WHAT YOU WILL DO
All of the listing should be output exactly, apart from the pictures.

DATA SEGMENT
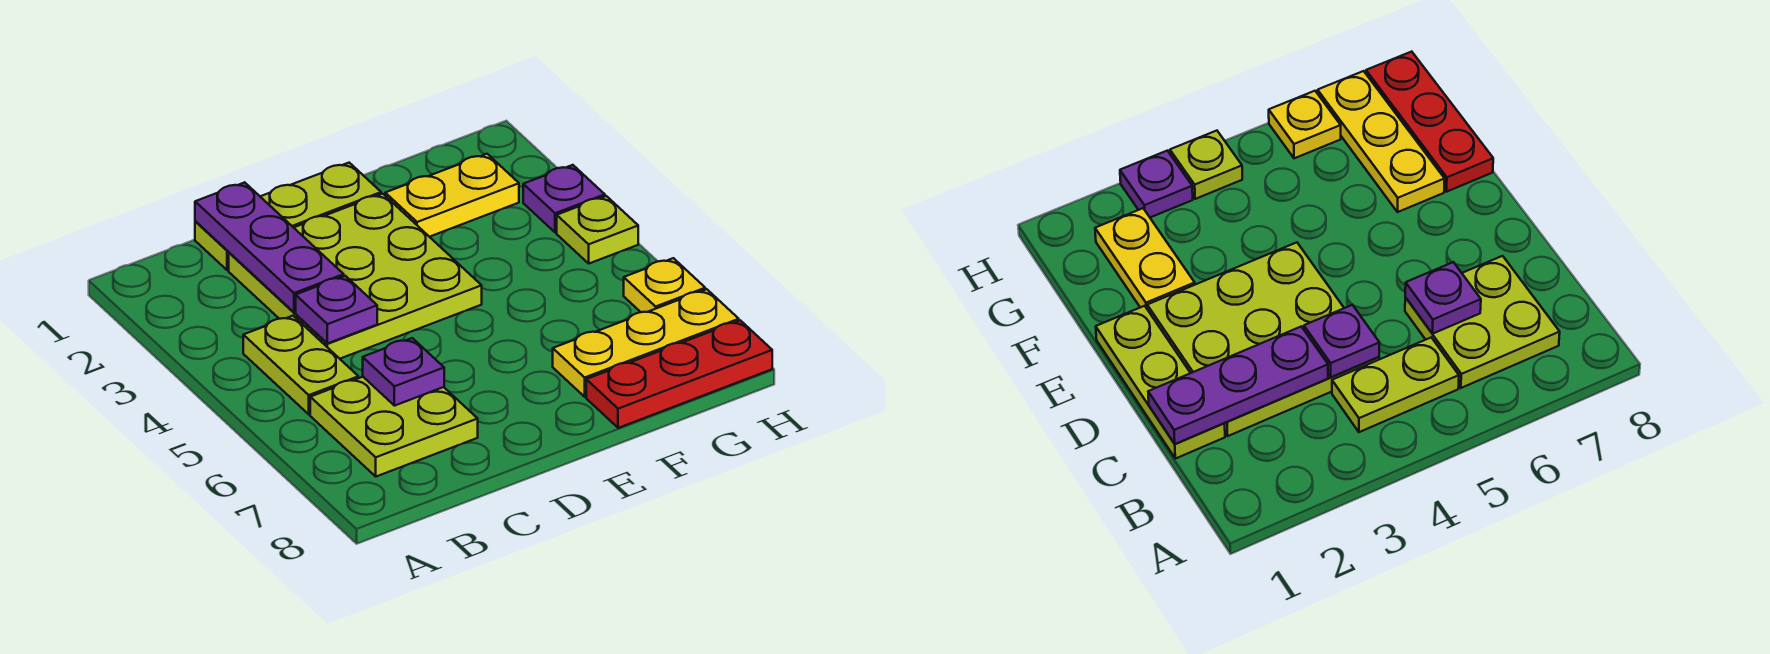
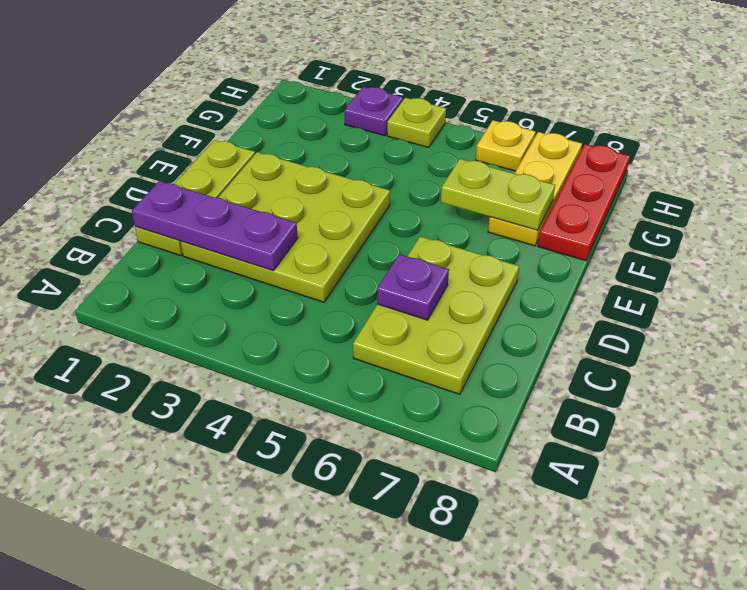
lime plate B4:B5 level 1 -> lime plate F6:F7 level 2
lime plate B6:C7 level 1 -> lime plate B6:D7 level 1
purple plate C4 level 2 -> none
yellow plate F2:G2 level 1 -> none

EXERCISE RESPONSE
lime plate B4:B5 level 1 -> lime plate F6:F7 level 2
lime plate B6:C7 level 1 -> lime plate B6:D7 level 1
purple plate C4 level 2 -> none
yellow plate F2:G2 level 1 -> none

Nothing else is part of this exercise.